START Dataset excerpts

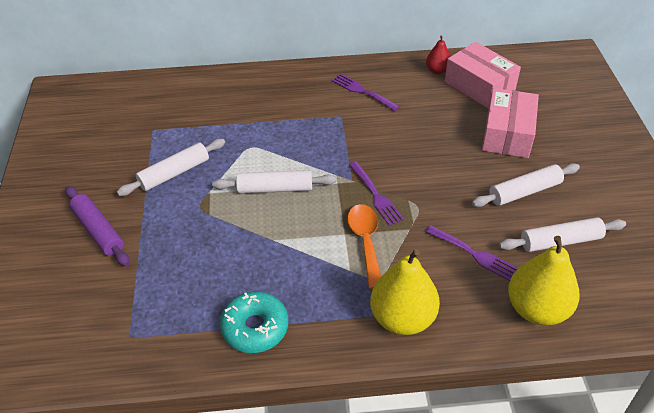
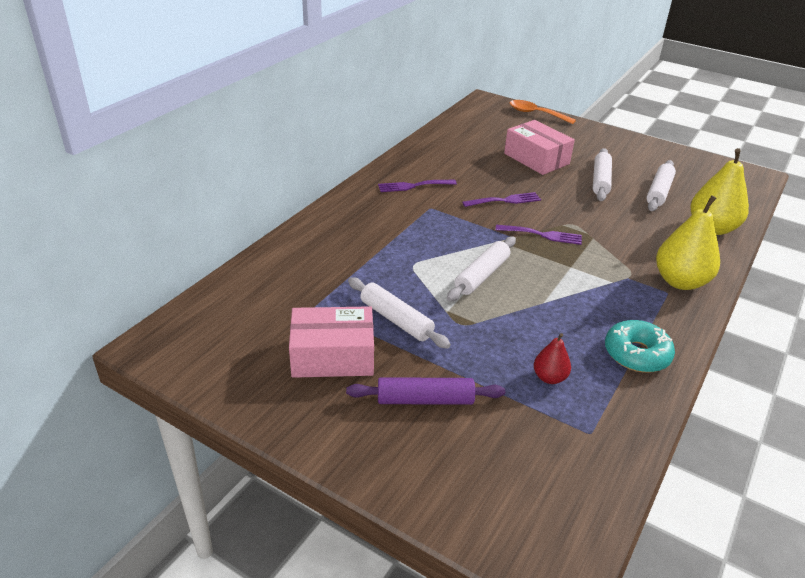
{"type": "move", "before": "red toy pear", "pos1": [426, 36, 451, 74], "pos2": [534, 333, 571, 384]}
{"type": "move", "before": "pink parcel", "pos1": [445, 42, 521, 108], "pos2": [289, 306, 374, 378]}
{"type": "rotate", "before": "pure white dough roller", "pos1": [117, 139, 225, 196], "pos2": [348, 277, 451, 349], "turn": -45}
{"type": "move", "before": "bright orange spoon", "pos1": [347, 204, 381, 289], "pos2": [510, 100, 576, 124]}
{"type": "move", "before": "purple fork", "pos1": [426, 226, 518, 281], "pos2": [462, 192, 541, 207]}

END Dataset excerpts

Problem — Print each record exactly as it stands, omitting the pictures.

Output for this task —
{"type": "move", "before": "red toy pear", "pos1": [426, 36, 451, 74], "pos2": [534, 333, 571, 384]}
{"type": "move", "before": "pink parcel", "pos1": [445, 42, 521, 108], "pos2": [289, 306, 374, 378]}
{"type": "rotate", "before": "pure white dough roller", "pos1": [117, 139, 225, 196], "pos2": [348, 277, 451, 349], "turn": -45}
{"type": "move", "before": "bright orange spoon", "pos1": [347, 204, 381, 289], "pos2": [510, 100, 576, 124]}
{"type": "move", "before": "purple fork", "pos1": [426, 226, 518, 281], "pos2": [462, 192, 541, 207]}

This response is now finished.